*Work order:* Skipping any pictures, give all of the records below again exactly.

*Records for processing:*
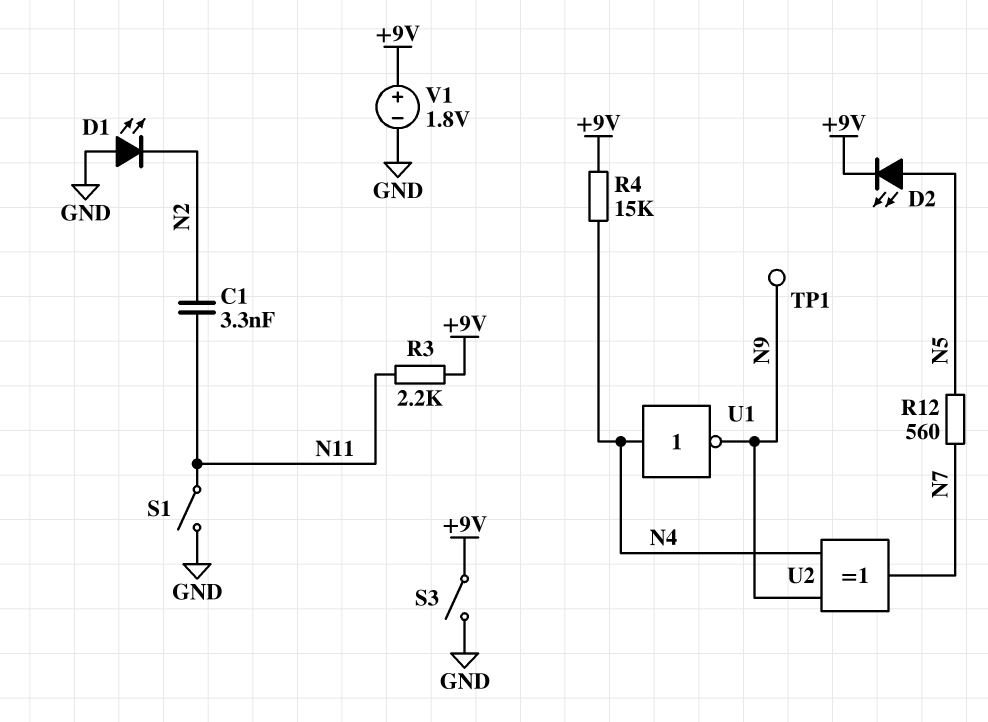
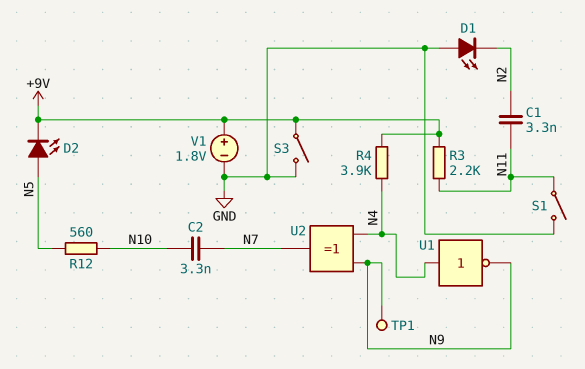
C2: none -> 3.3nF (N7, N10)
R4: 15k (+9V, N4) -> 3.9k (+9V, N4)
R12: 560 (N5, N7) -> 560 (N5, N10)

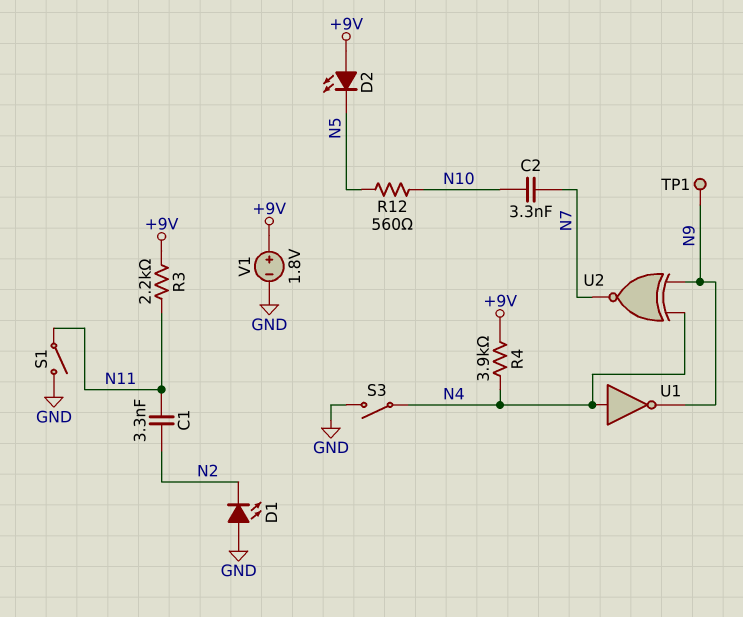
D2: LED (A N5, K +9V) -> LED (A +9V, K N5)
S3: switch (+9V, GND) -> switch (GND, N4)
U2: XOR (in N4, in N9, out N7) -> XNOR (in N4, in N9, out N7)

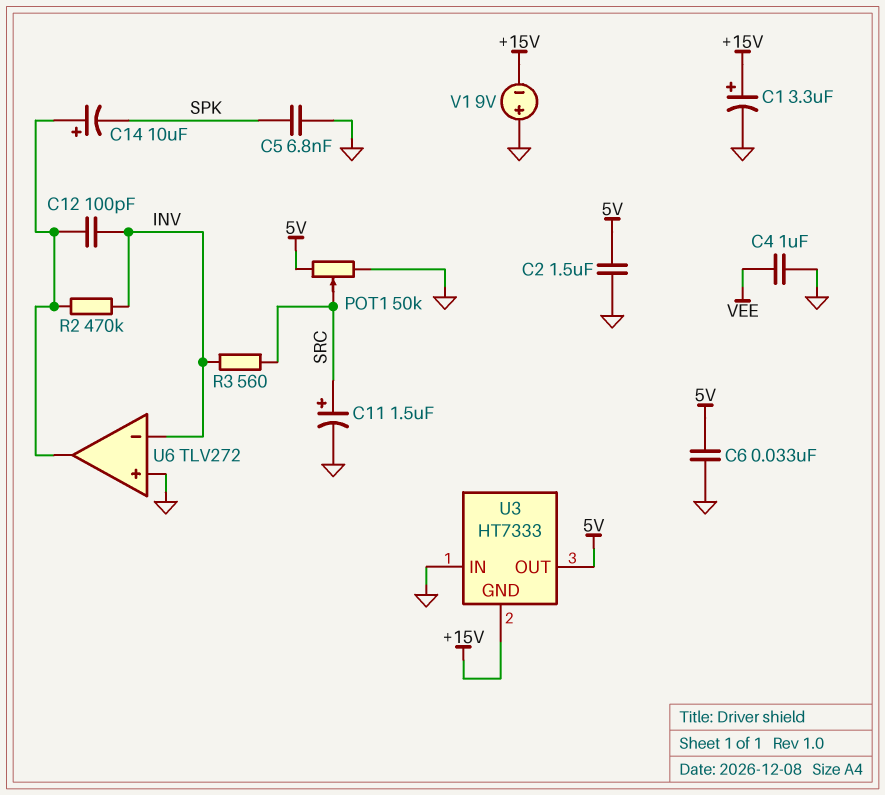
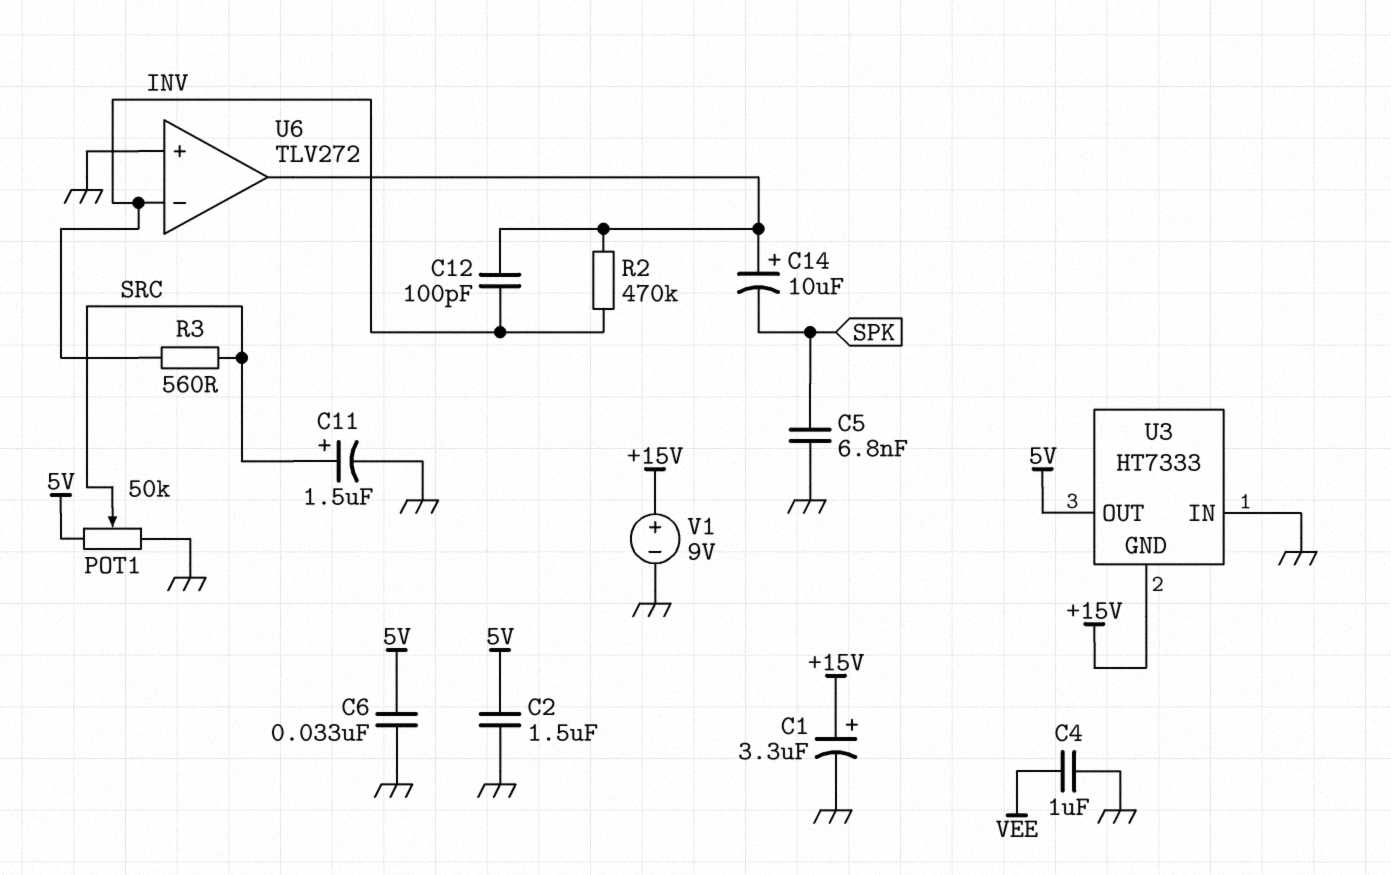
V1: 9V (plus GND, minus +15V) -> 9V (plus +15V, minus GND)

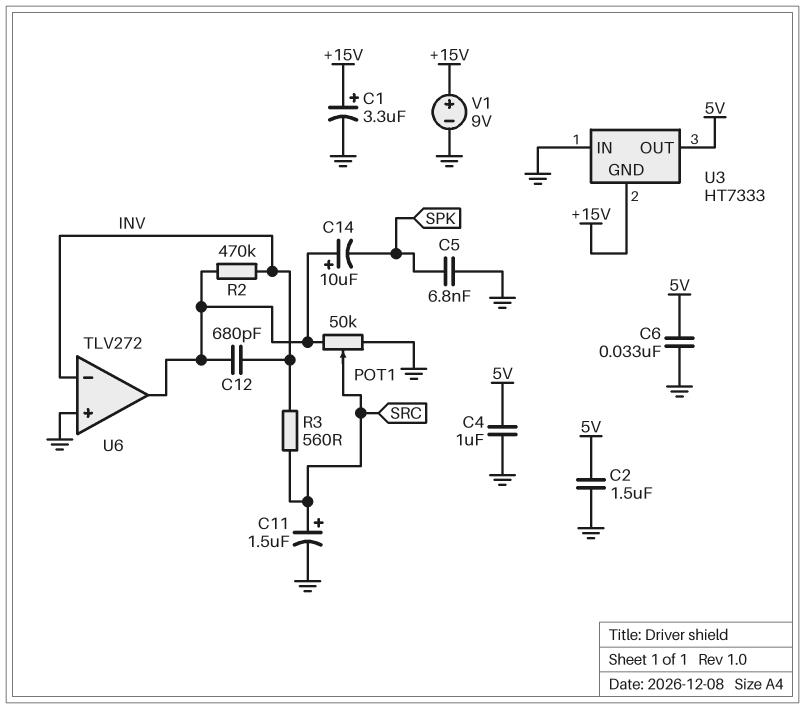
C4: 1uF (GND, VEE) -> 1uF (5V, GND)
C12: 100pF (INV, U6/out) -> 680pF (INV, U6/out)
POT1: 50k (5V, GND, wiper SRC) -> 50k (GND, U6/out, wiper SRC)

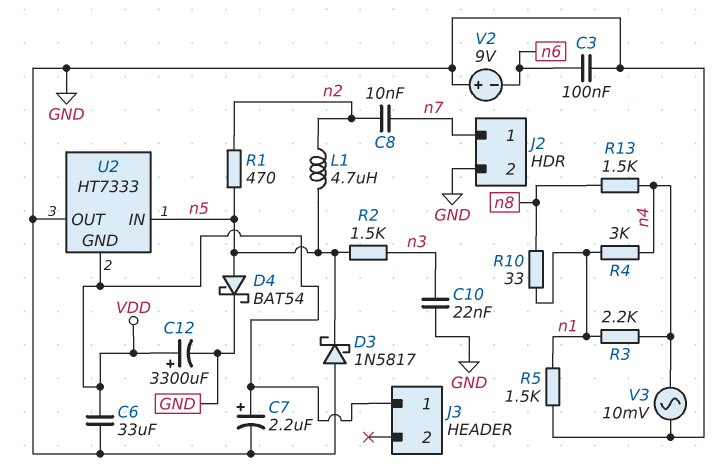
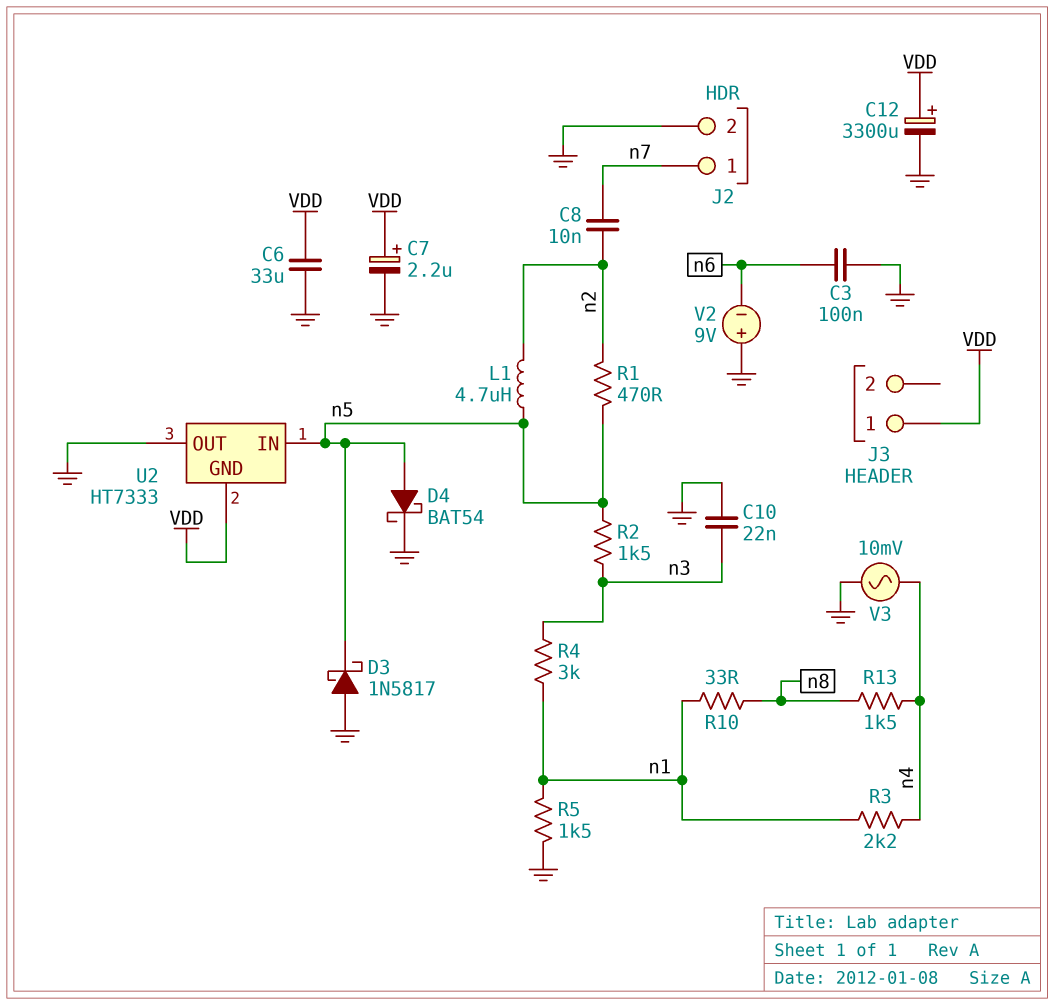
R4: 3k (n1, n4) -> 3k (n1, n3)

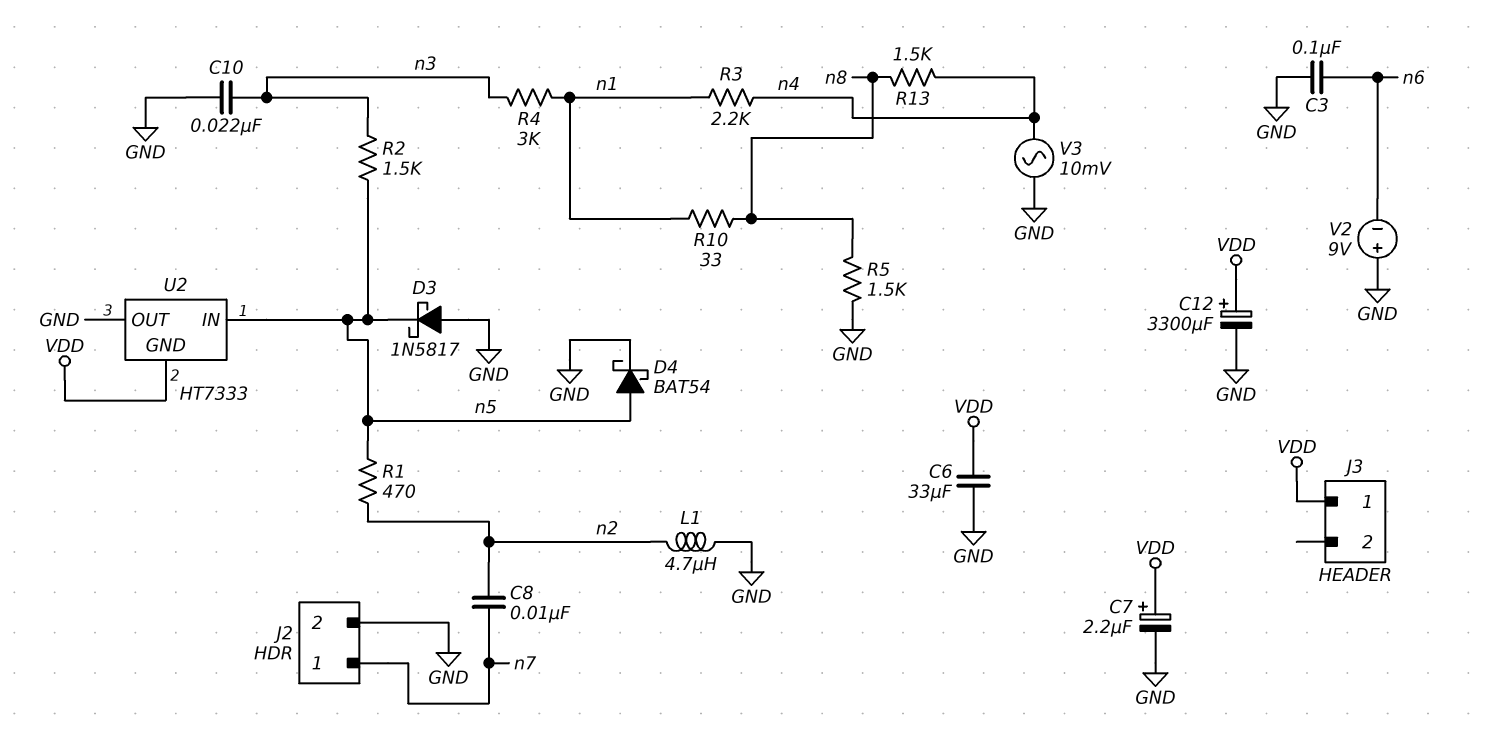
L1: 4.7uH (n2, n5) -> 4.7uH (GND, n2)
R5: 1.5k (GND, n1) -> 1.5k (GND, n8)

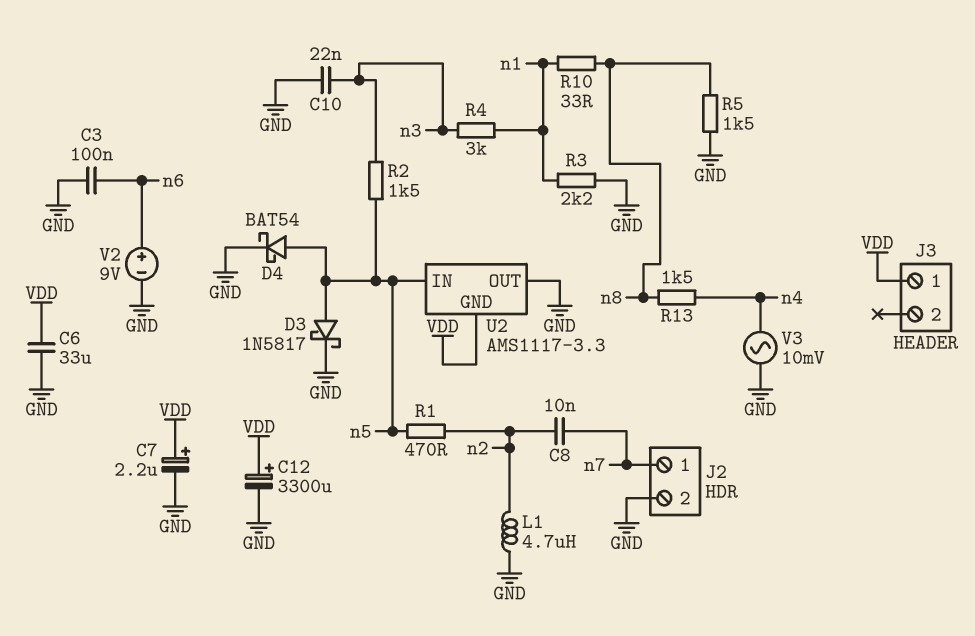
D3: schottky 1N5817 (A GND, K n5) -> schottky 1N5817 (A n5, K GND)
R3: 2.2k (n1, n4) -> 2.2k (GND, n1)
U2: HT7333 -> AMS1117-3.3
V2: 9V (plus GND, minus n6) -> 9V (plus n6, minus GND)

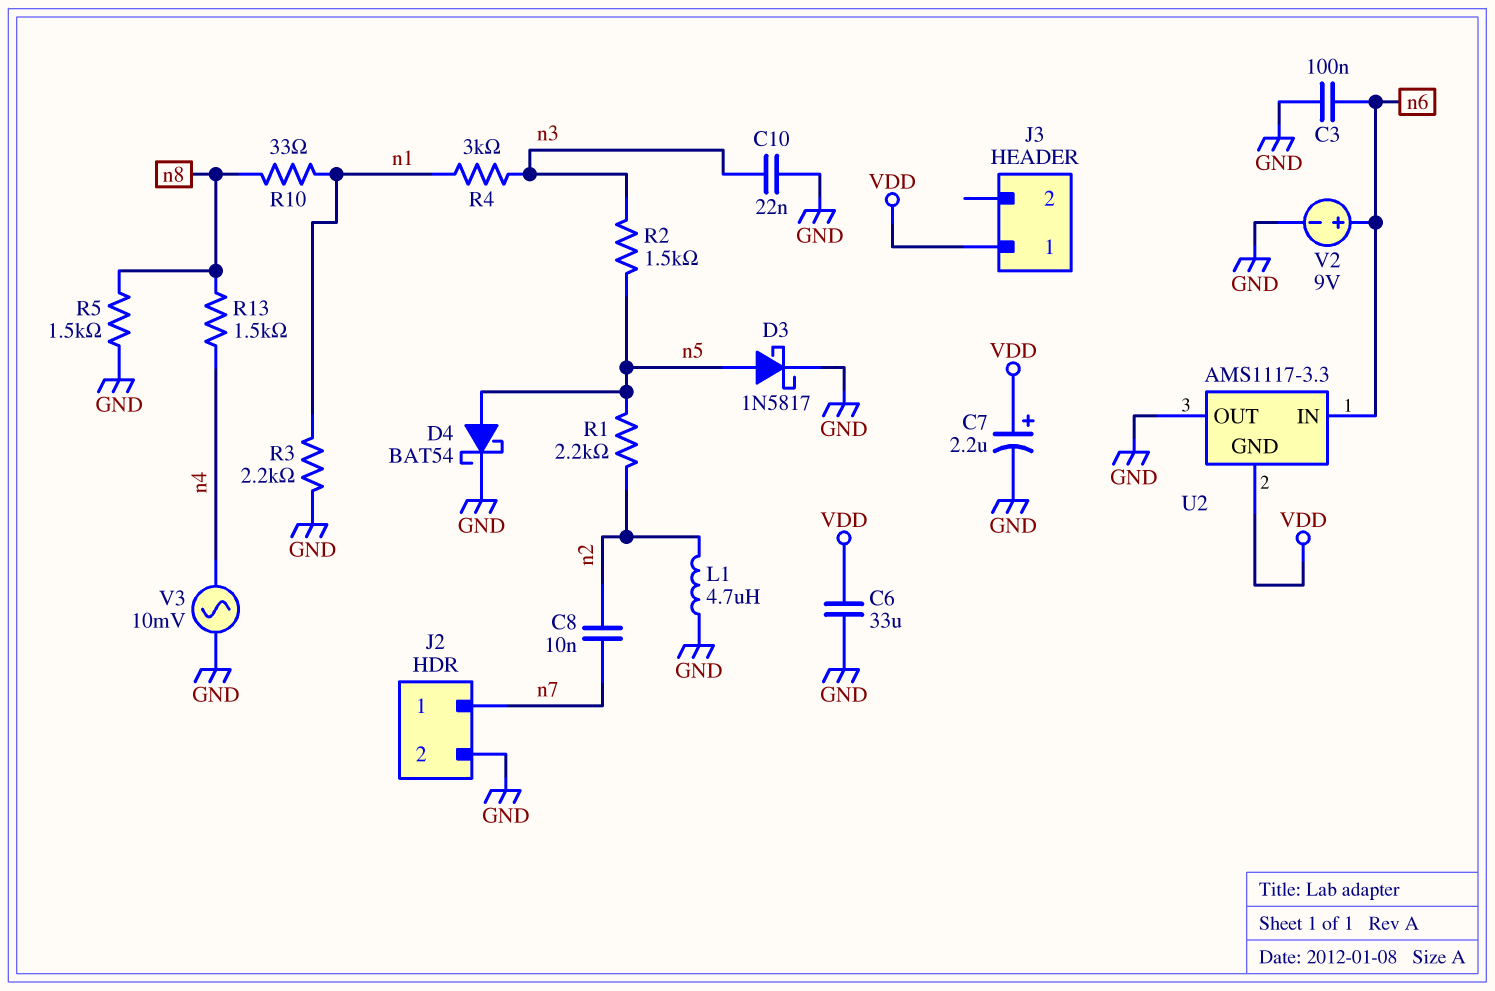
C12: 3300uF (plus VDD, minus GND) -> none
R1: 470 (n2, n5) -> 2.2k (n2, n5)
U2 pin IN: n5 -> n6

*Response:*
C2: none -> 3.3nF (N7, N10)
R4: 15k (+9V, N4) -> 3.9k (+9V, N4)
R12: 560 (N5, N7) -> 560 (N5, N10)

D2: LED (A N5, K +9V) -> LED (A +9V, K N5)
S3: switch (+9V, GND) -> switch (GND, N4)
U2: XOR (in N4, in N9, out N7) -> XNOR (in N4, in N9, out N7)

V1: 9V (plus GND, minus +15V) -> 9V (plus +15V, minus GND)

C4: 1uF (GND, VEE) -> 1uF (5V, GND)
C12: 100pF (INV, U6/out) -> 680pF (INV, U6/out)
POT1: 50k (5V, GND, wiper SRC) -> 50k (GND, U6/out, wiper SRC)

R4: 3k (n1, n4) -> 3k (n1, n3)

L1: 4.7uH (n2, n5) -> 4.7uH (GND, n2)
R5: 1.5k (GND, n1) -> 1.5k (GND, n8)

D3: schottky 1N5817 (A GND, K n5) -> schottky 1N5817 (A n5, K GND)
R3: 2.2k (n1, n4) -> 2.2k (GND, n1)
U2: HT7333 -> AMS1117-3.3
V2: 9V (plus GND, minus n6) -> 9V (plus n6, minus GND)

C12: 3300uF (plus VDD, minus GND) -> none
R1: 470 (n2, n5) -> 2.2k (n2, n5)
U2 pin IN: n5 -> n6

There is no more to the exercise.